--- INSTRUCTIONS TO FOLLOW ---
Print the line containing "fresh.svg: [315,360,339,391] ->" and every later line of the records. Keep each one exactly as given, ending with the last.

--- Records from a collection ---
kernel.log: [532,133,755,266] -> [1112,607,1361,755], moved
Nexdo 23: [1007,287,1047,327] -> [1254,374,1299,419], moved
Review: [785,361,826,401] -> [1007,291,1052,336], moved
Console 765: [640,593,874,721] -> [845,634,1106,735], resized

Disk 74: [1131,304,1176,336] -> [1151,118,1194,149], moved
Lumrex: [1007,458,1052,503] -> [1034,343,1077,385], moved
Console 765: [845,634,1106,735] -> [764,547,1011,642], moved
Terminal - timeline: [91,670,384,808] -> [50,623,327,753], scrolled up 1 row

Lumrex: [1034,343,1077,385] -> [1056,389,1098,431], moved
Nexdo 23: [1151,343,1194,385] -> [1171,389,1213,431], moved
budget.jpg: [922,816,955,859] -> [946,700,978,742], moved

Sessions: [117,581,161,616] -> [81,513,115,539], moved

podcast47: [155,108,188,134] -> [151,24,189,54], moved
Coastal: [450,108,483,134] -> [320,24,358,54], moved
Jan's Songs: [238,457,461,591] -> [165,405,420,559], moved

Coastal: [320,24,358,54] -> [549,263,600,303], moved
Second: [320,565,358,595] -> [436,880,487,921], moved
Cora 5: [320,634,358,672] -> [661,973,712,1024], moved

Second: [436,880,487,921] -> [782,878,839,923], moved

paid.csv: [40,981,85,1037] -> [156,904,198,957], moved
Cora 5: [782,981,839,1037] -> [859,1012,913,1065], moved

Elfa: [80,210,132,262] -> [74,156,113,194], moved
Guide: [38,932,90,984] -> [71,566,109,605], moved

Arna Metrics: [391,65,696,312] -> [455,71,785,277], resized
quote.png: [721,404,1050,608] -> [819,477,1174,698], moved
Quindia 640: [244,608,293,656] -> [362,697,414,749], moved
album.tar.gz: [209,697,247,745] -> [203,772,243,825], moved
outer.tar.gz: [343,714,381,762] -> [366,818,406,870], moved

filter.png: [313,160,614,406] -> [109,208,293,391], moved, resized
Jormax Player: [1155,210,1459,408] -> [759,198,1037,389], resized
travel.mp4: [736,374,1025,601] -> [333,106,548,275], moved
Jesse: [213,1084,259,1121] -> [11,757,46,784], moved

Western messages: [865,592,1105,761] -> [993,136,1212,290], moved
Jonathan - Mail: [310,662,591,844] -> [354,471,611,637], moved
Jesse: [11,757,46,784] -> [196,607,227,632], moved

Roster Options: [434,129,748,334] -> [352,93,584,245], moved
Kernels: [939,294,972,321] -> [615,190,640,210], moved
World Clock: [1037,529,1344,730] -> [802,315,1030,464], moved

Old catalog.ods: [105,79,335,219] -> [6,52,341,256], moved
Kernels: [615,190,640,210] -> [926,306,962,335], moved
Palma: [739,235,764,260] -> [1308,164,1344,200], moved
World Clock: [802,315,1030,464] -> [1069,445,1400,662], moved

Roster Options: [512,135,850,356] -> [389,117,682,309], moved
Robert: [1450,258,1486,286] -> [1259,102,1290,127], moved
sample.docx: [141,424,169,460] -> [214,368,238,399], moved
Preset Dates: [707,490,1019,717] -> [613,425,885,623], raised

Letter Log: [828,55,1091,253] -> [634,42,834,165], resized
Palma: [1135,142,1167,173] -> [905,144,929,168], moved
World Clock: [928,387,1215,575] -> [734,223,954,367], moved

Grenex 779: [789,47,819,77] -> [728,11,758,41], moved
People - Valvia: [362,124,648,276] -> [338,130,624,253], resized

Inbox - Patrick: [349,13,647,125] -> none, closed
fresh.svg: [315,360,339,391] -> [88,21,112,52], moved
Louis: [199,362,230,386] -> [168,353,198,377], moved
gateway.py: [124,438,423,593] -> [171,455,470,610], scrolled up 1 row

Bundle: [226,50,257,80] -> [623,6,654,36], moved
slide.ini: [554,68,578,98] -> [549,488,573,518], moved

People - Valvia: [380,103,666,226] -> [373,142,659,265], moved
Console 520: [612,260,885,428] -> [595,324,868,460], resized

--- ANSWER SECTION ---
fresh.svg: [315,360,339,391] -> [88,21,112,52], moved
Louis: [199,362,230,386] -> [168,353,198,377], moved
gateway.py: [124,438,423,593] -> [171,455,470,610], scrolled up 1 row

Bundle: [226,50,257,80] -> [623,6,654,36], moved
slide.ini: [554,68,578,98] -> [549,488,573,518], moved

People - Valvia: [380,103,666,226] -> [373,142,659,265], moved
Console 520: [612,260,885,428] -> [595,324,868,460], resized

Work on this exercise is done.